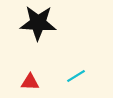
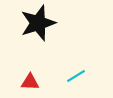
black star: rotated 21 degrees counterclockwise
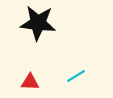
black star: rotated 24 degrees clockwise
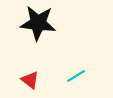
red triangle: moved 2 px up; rotated 36 degrees clockwise
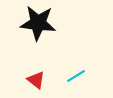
red triangle: moved 6 px right
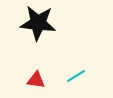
red triangle: rotated 30 degrees counterclockwise
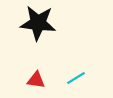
cyan line: moved 2 px down
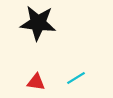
red triangle: moved 2 px down
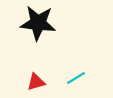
red triangle: rotated 24 degrees counterclockwise
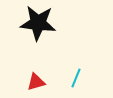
cyan line: rotated 36 degrees counterclockwise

_ _ _ _ _ _ _

**PROBLEM:** Transcribe everything from the line containing "cyan line: moved 2 px down" down to the end of the entries, including both ends, and leave the pictures out of your answer.

**WRITTEN REPLY:**
cyan line: moved 2 px down
red triangle: moved 2 px down
red triangle: rotated 24 degrees counterclockwise
cyan line: rotated 36 degrees counterclockwise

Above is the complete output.